■ Data supplied
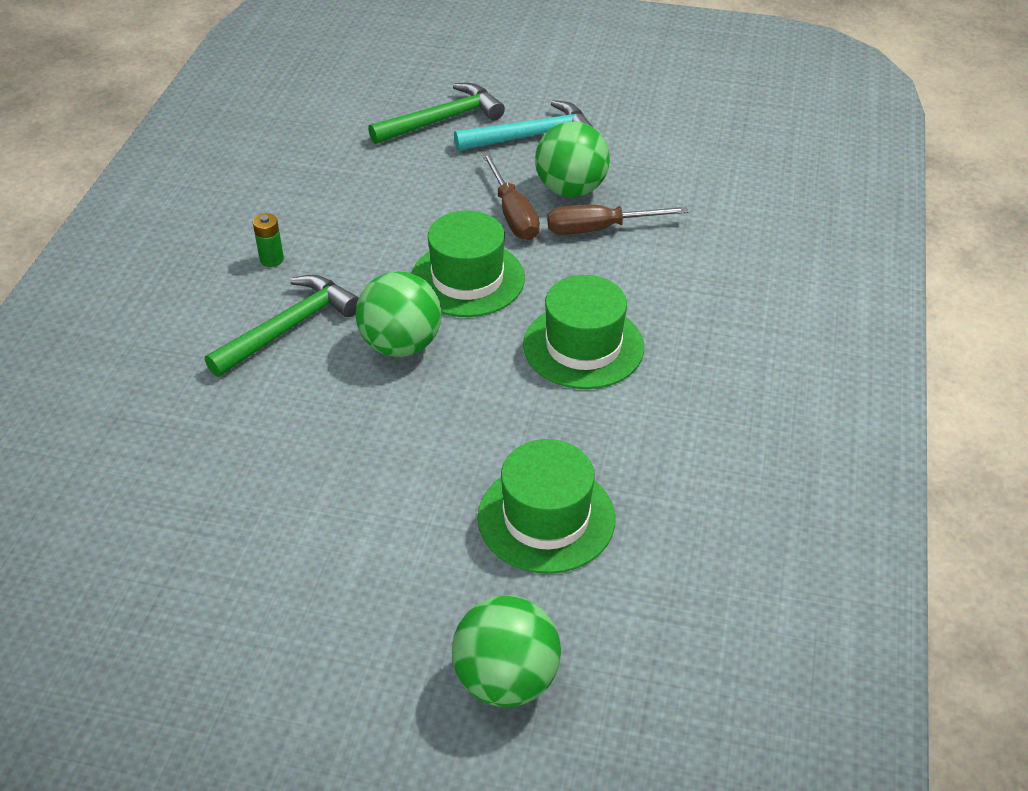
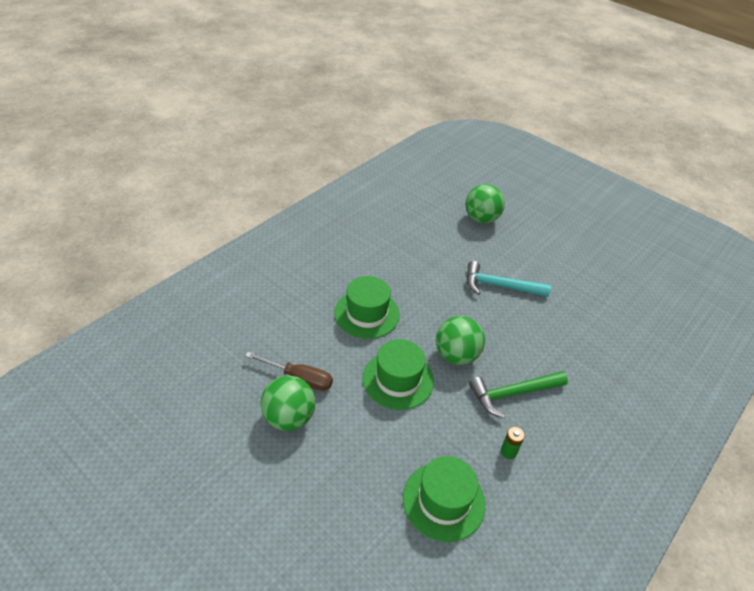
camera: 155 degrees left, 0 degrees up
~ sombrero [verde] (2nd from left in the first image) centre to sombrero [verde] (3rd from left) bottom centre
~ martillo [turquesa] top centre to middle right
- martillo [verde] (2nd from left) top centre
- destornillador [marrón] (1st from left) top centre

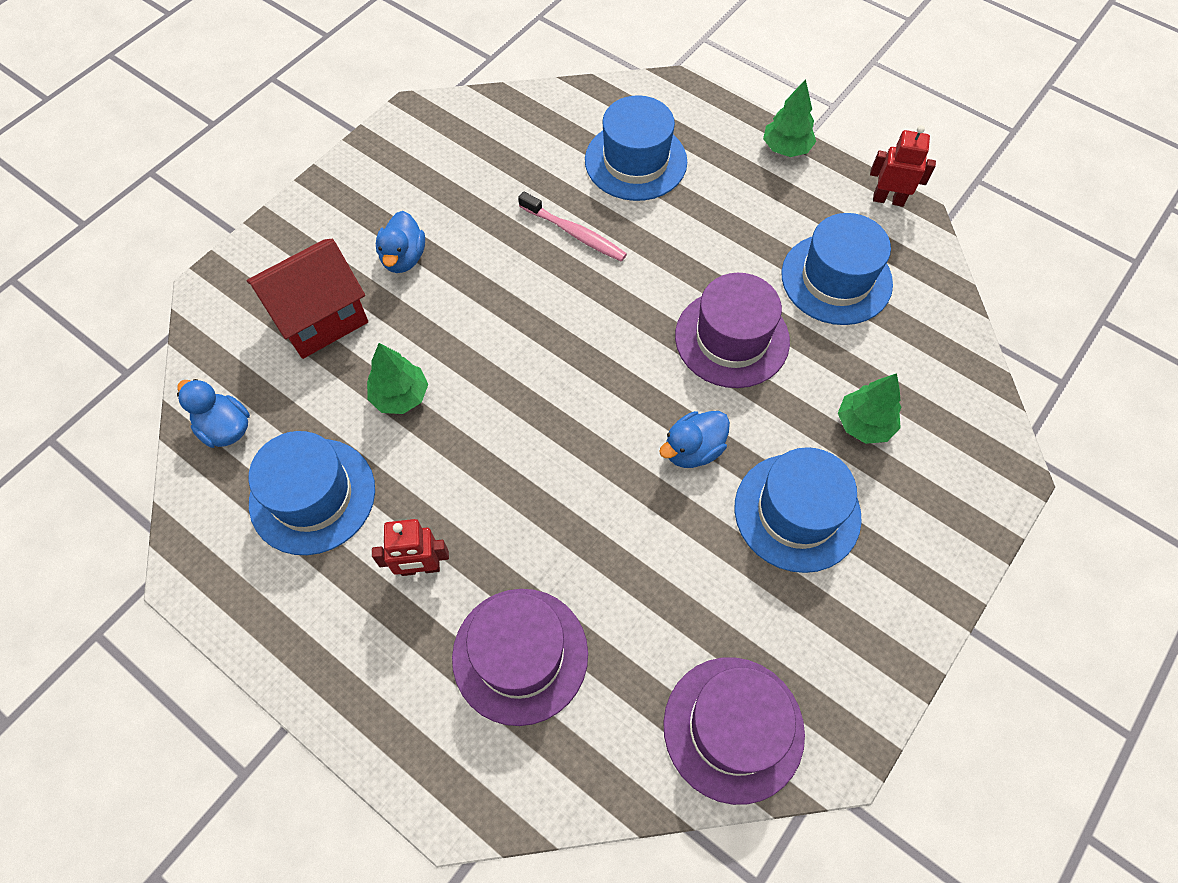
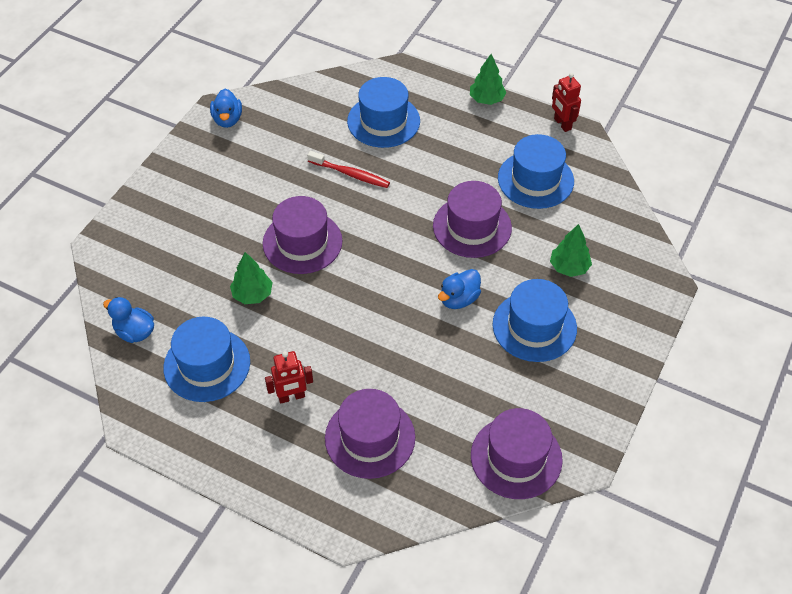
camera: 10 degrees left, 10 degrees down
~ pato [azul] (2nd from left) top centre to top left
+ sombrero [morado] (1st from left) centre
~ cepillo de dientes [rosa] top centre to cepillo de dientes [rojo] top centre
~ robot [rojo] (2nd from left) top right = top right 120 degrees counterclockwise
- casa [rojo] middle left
...
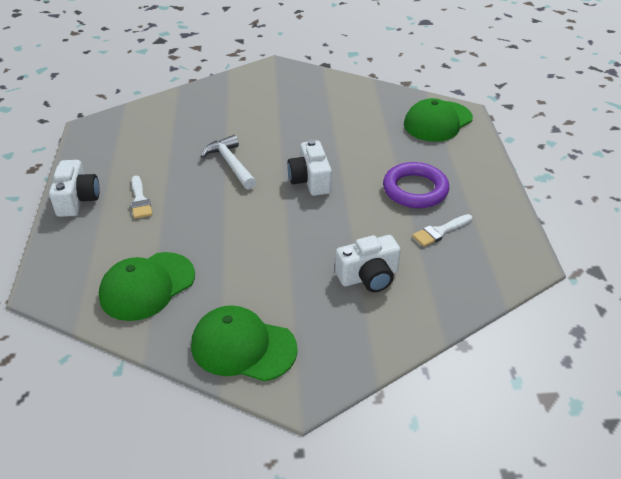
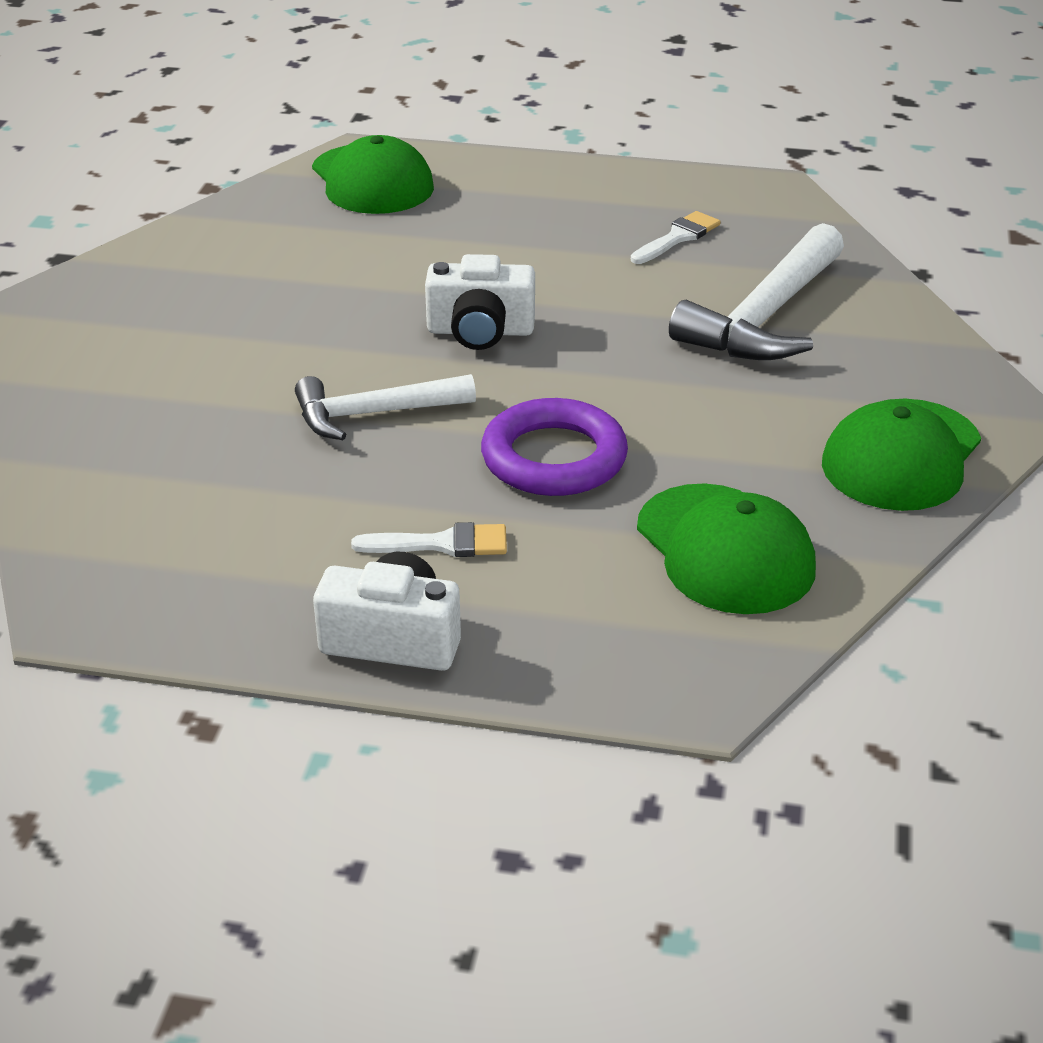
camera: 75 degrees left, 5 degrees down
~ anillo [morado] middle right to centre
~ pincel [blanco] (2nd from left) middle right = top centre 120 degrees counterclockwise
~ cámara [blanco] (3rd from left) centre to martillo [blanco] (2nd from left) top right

■ Task statement
Write out exactly the lines that fall from the line with "to middle right" to the line with "- martillo [verde] (2nd from left) top centre" in the records above, keeping both ends.

■ Exercise response
~ martillo [turquesa] top centre to middle right
- martillo [verde] (2nd from left) top centre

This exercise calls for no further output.